--- Input data Enclosed Below ---

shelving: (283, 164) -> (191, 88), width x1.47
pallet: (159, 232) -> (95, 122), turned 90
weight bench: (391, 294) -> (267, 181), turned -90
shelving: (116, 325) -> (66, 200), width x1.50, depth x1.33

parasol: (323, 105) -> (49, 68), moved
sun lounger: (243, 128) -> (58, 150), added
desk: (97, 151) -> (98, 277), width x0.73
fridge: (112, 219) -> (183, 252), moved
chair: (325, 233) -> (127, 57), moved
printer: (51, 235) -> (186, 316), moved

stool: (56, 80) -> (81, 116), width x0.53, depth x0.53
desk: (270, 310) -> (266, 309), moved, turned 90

--- End of Enclosed Input data ---
--- Input data Enclosed Below ---

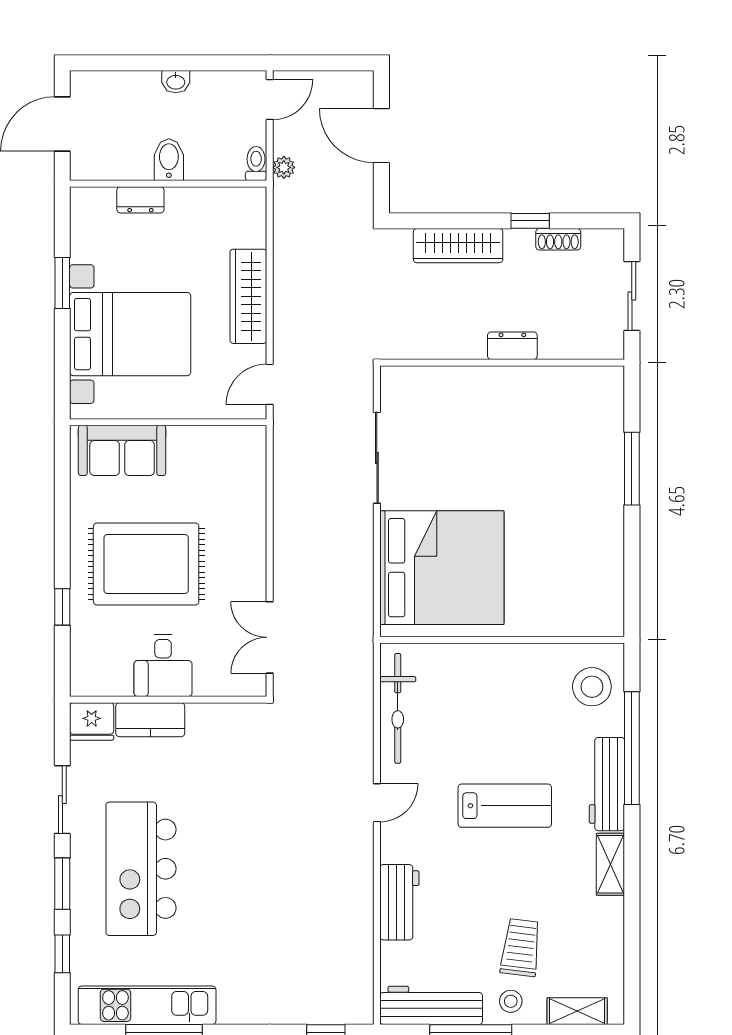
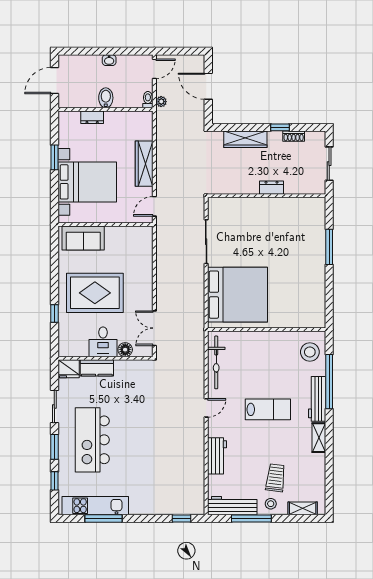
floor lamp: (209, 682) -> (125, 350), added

--- End of Enclosed Input data ---

Return each line of the preceding material in which "turned" can be found.

pallet: (159, 232) -> (95, 122), turned 90
weight bench: (391, 294) -> (267, 181), turned -90
desk: (270, 310) -> (266, 309), moved, turned 90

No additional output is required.